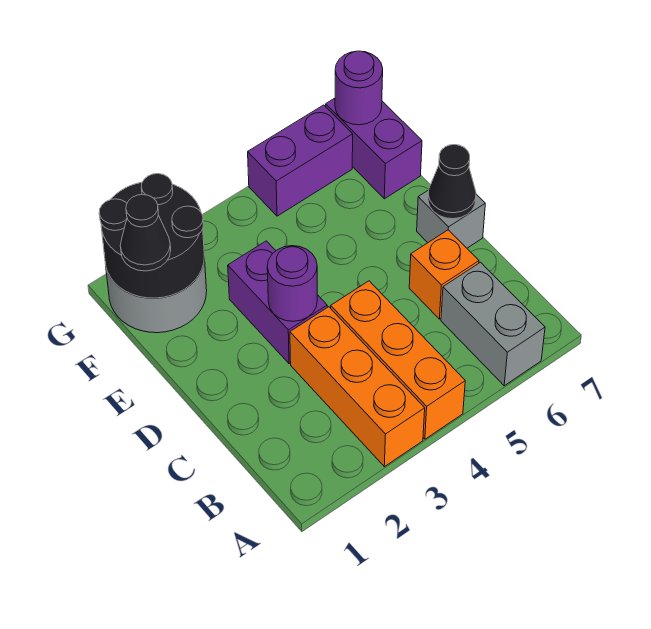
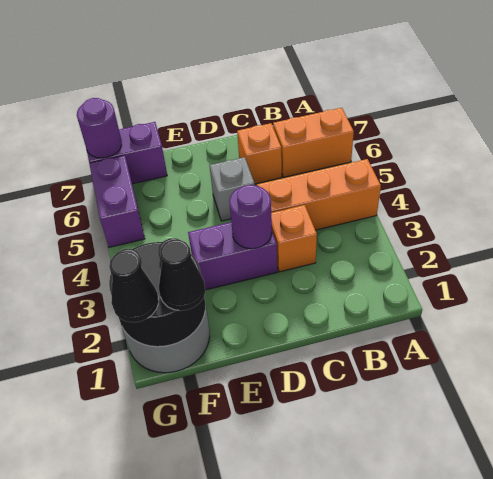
orange brick A3:C3 level 1 -> orange brick C3 level 1
grey brick A6:B6 level 1 -> orange brick A6:B6 level 1
grey brick D7 level 1 -> grey brick D5 level 1
black cone D7 level 2 -> black cone G1 level 3

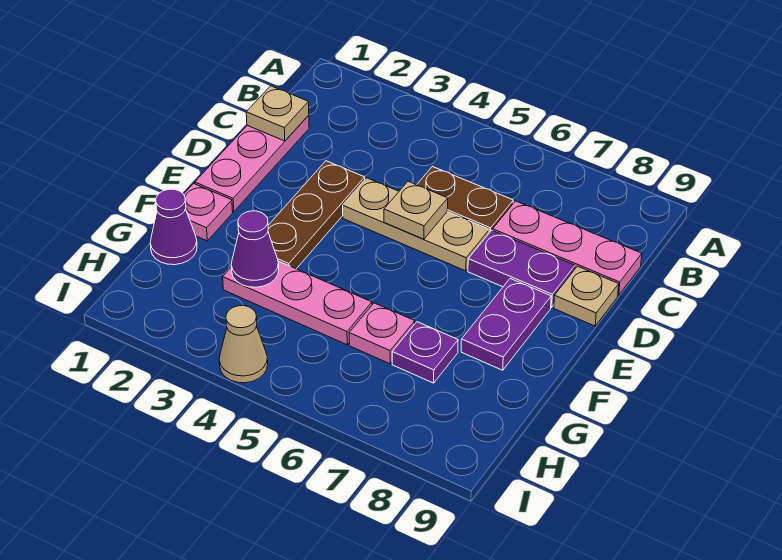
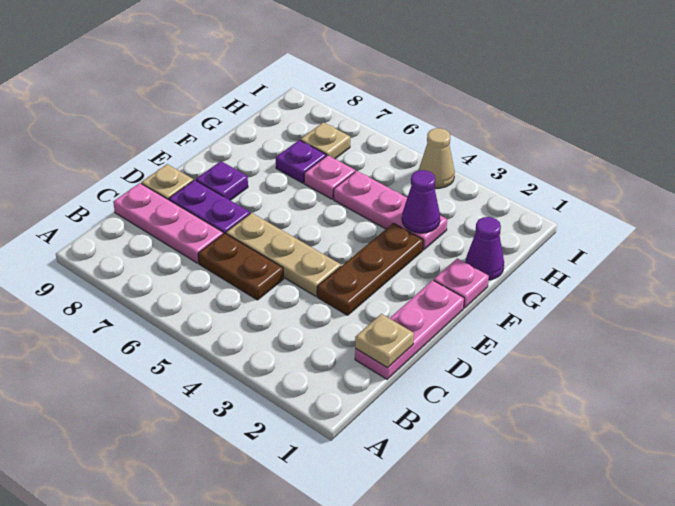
tan plate D5 level 2 -> tan plate H7 level 1
purple plate E8:F8 level 1 -> purple plate E8 level 1

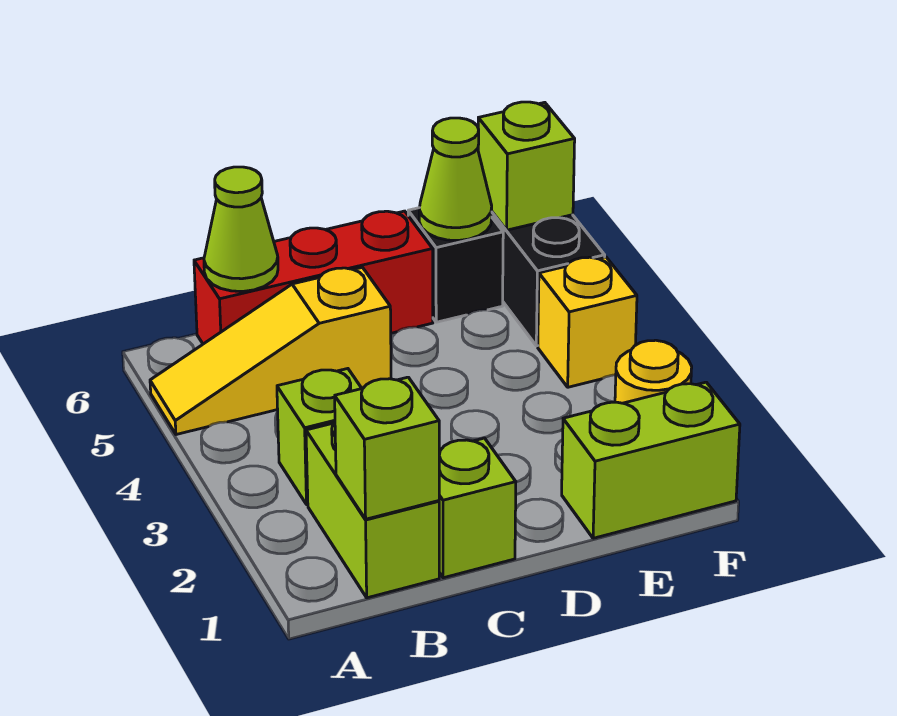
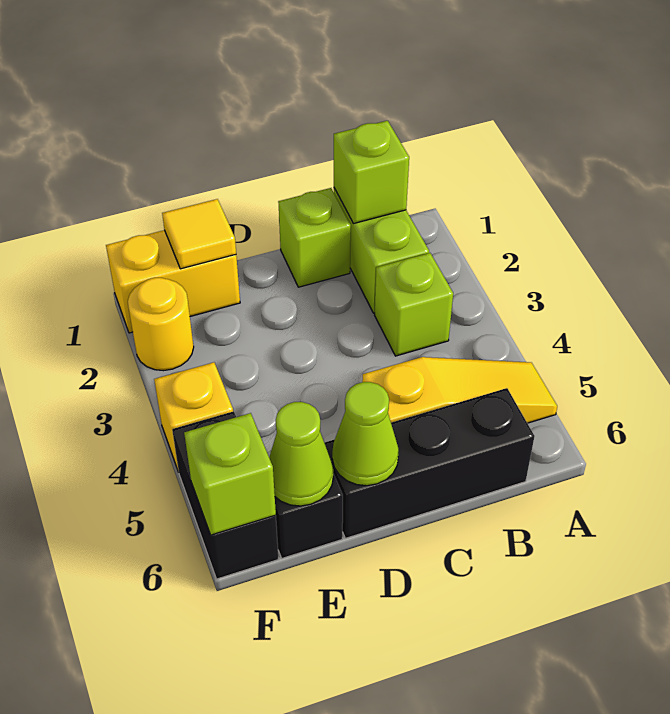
red brick B6:D6 level 1 -> black brick B6:D6 level 1
lime cone B6 level 2 -> lime cone D6 level 2
lime brick E1:F1 level 1 -> yellow brick E1:F1 level 1
none -> yellow tile E1 level 2

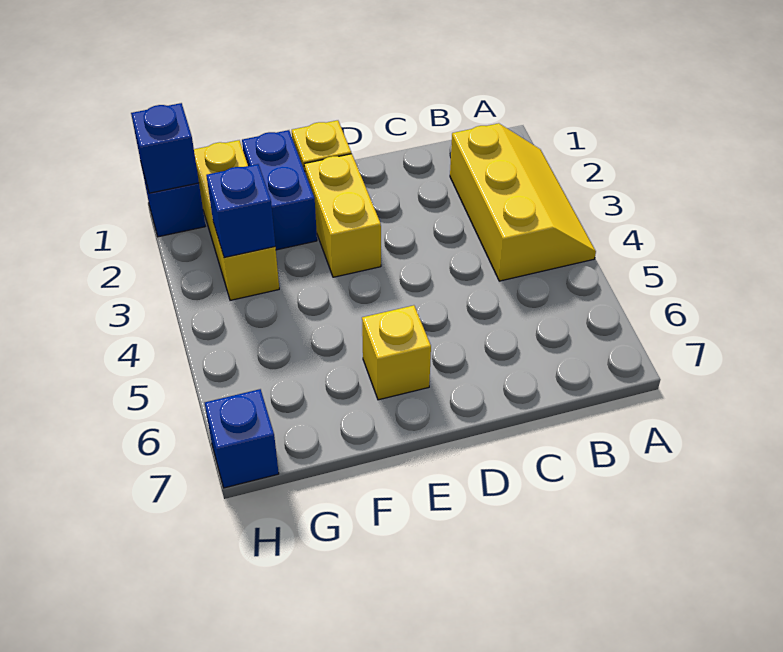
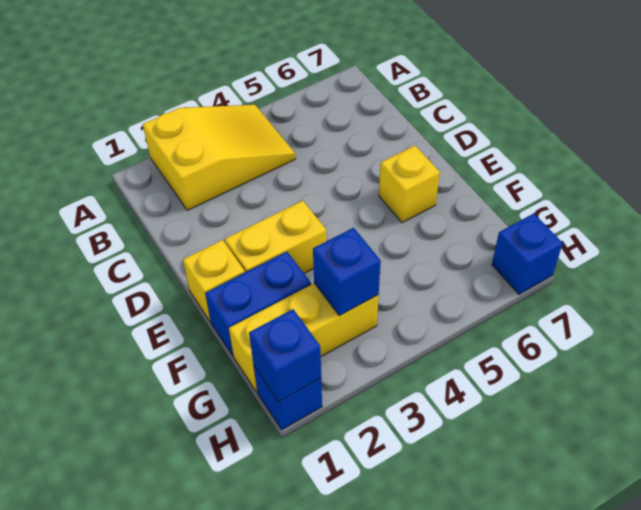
yellow slope A2:B4 level 1 top B -> yellow slope A2:B4 level 1 top 2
=====
▸ **The problem**:
Could the data above be repeated exactly, with every picture dropped?

▸ **Output for this task**:
orange brick A3:C3 level 1 -> orange brick C3 level 1
grey brick A6:B6 level 1 -> orange brick A6:B6 level 1
grey brick D7 level 1 -> grey brick D5 level 1
black cone D7 level 2 -> black cone G1 level 3

tan plate D5 level 2 -> tan plate H7 level 1
purple plate E8:F8 level 1 -> purple plate E8 level 1

red brick B6:D6 level 1 -> black brick B6:D6 level 1
lime cone B6 level 2 -> lime cone D6 level 2
lime brick E1:F1 level 1 -> yellow brick E1:F1 level 1
none -> yellow tile E1 level 2

yellow slope A2:B4 level 1 top B -> yellow slope A2:B4 level 1 top 2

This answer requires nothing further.